Exercise aim.
Down to the last line, retype the records below exactly and skip the pictures.
____ Input records
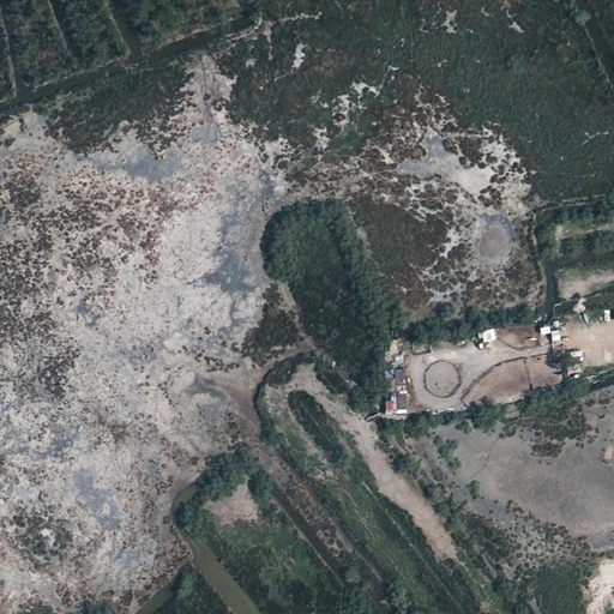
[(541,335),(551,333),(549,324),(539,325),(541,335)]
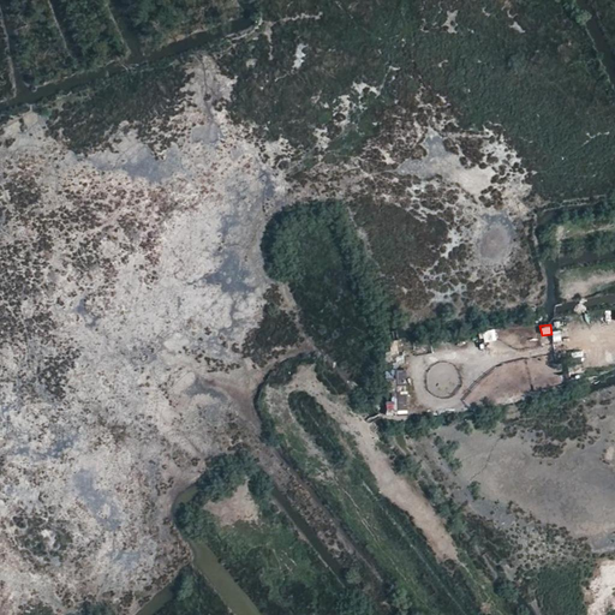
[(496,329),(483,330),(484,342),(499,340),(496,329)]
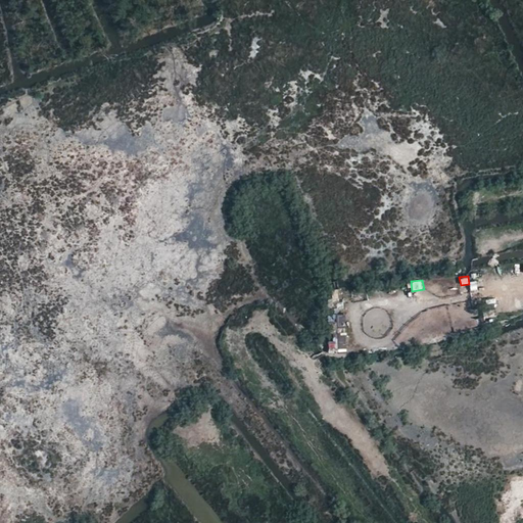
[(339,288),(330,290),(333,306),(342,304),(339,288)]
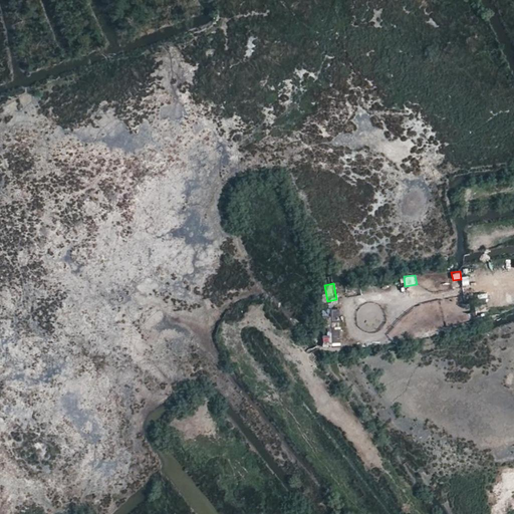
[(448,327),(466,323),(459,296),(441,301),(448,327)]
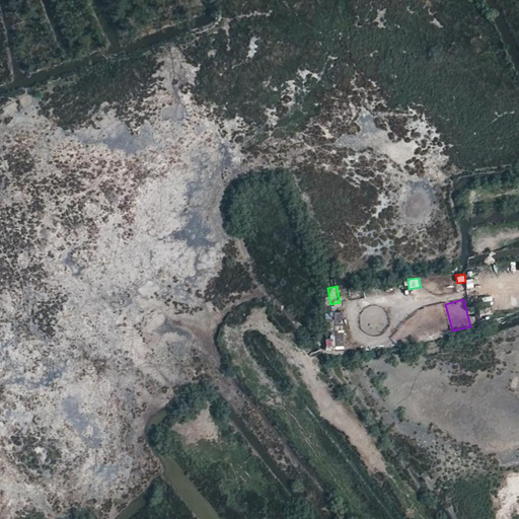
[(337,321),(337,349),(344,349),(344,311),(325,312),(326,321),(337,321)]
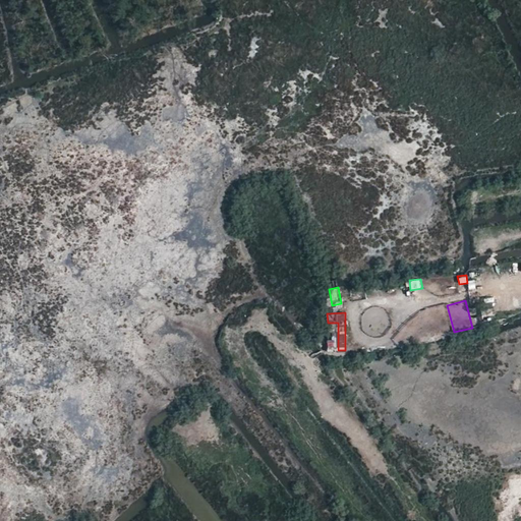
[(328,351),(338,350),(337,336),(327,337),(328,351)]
________
Written answer.
[(541,335),(551,333),(549,324),(539,325),(541,335)]
[(496,329),(483,330),(484,342),(499,340),(496,329)]
[(339,288),(330,290),(333,306),(342,304),(339,288)]
[(448,327),(466,323),(459,296),(441,301),(448,327)]
[(337,321),(337,349),(344,349),(344,311),(325,312),(326,321),(337,321)]
[(328,351),(338,350),(337,336),(327,337),(328,351)]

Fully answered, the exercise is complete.